### Directions for this task
Show all the lines in the data below that include the word "cyan".

### Records provided
%%
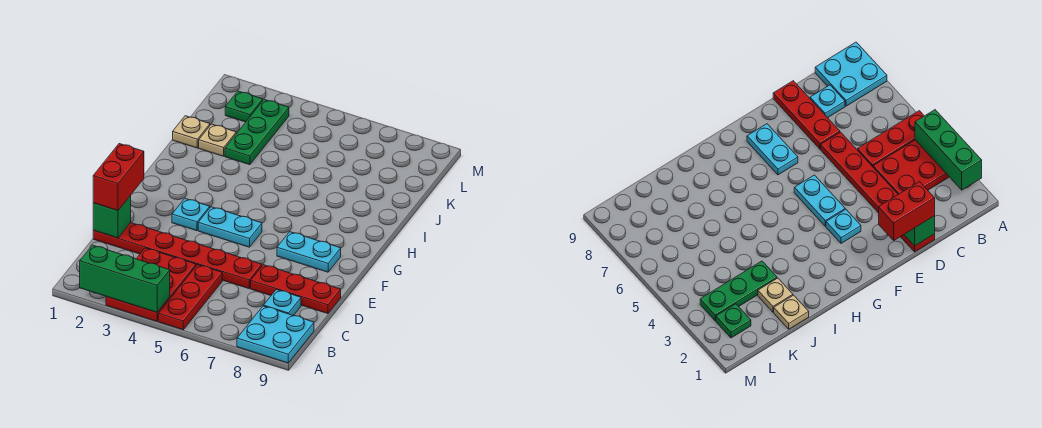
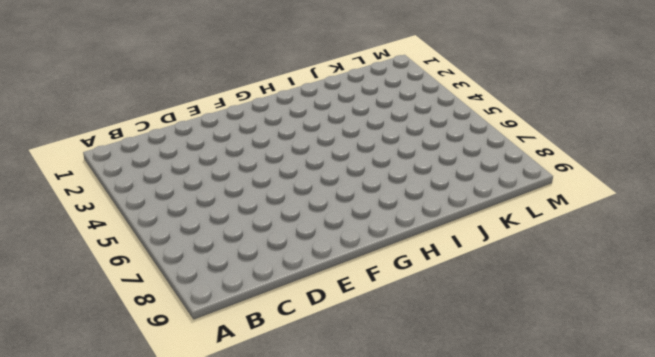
none -> red plate A3:C4 level 1
none -> red plate A5:C5 level 1
none -> cyan plate A8:B9 level 1

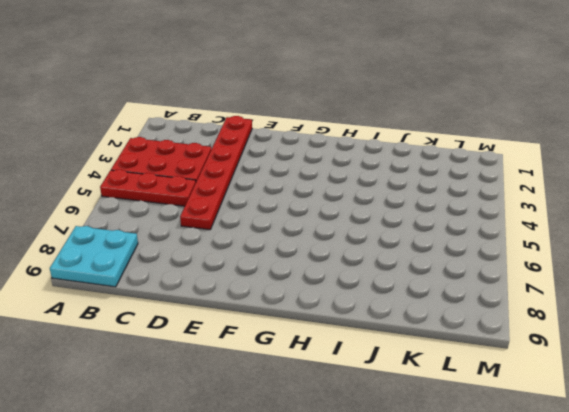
none -> cyan plate C8 level 1
none -> red plate D7:D9 level 1
none -> cyan plate F3 level 1

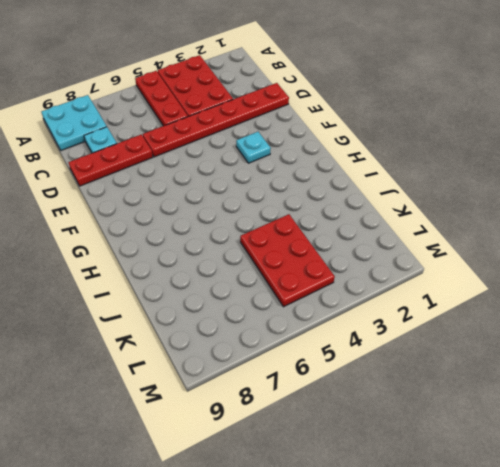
red plate J4:L5 level 1 -> none
none -> cyan plate F4:F5 level 1
none -> cyan plate F7:F8 level 1
none -> tan plate J1 level 1

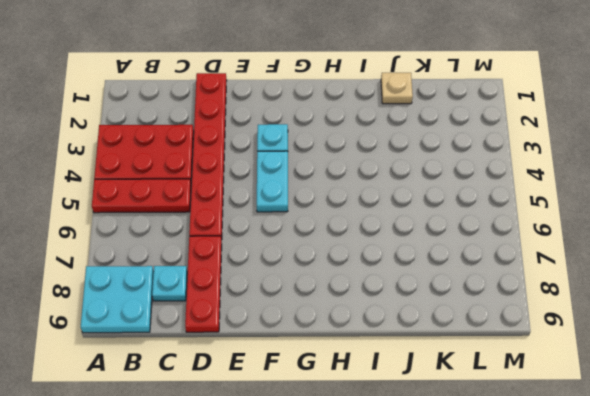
none -> cyan plate F7:F8 level 1
none -> tan plate J2 level 1
none -> green plate J3:L3 level 1

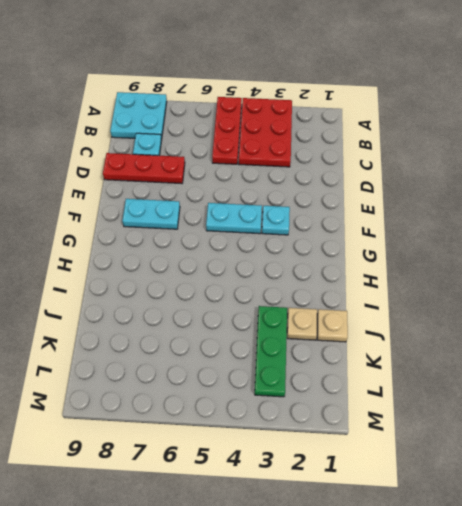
none -> red plate D1:D6 level 1
none -> green plate L2 level 1
none -> green brick A2:A4 level 2

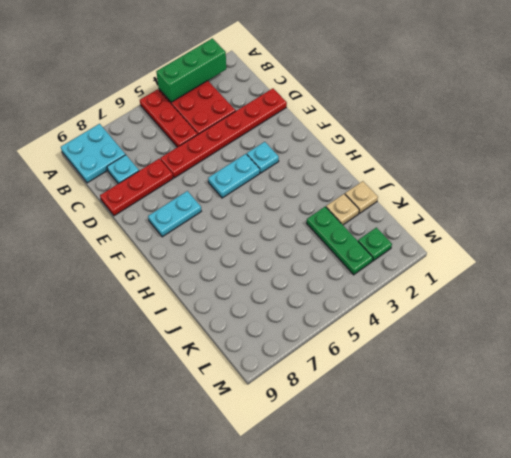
none -> green brick D1 level 2
none -> red brick D1:E1 level 3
%%
### Expected answer
none -> cyan plate A8:B9 level 1
none -> cyan plate C8 level 1
none -> cyan plate F3 level 1
none -> cyan plate F4:F5 level 1
none -> cyan plate F7:F8 level 1
none -> cyan plate F7:F8 level 1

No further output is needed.